— Stored data —
══════════
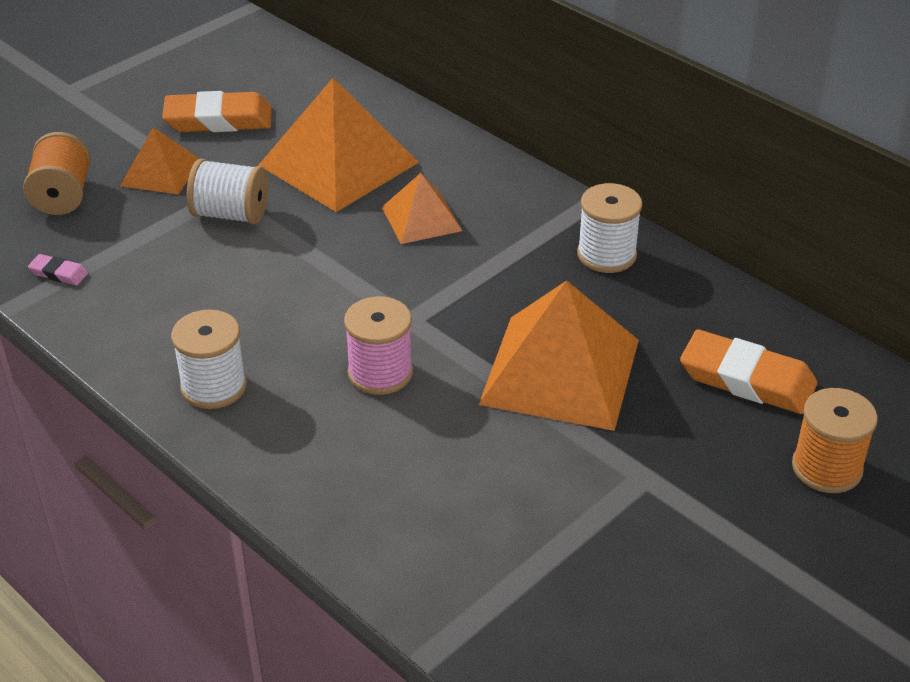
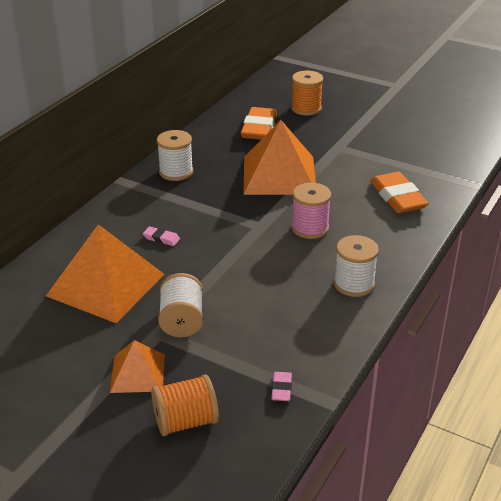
camera: 105 degrees left, 5 degrees down
(218, 119) = (54, 361): orange eraser -> orange eraser (397, 197)
(421, 218) = (161, 238): orange pyramid -> pink eraser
══════════
— What is expected —
Find out how many lines in the data above hold the word "eraser". Write only the number.

— Response —
2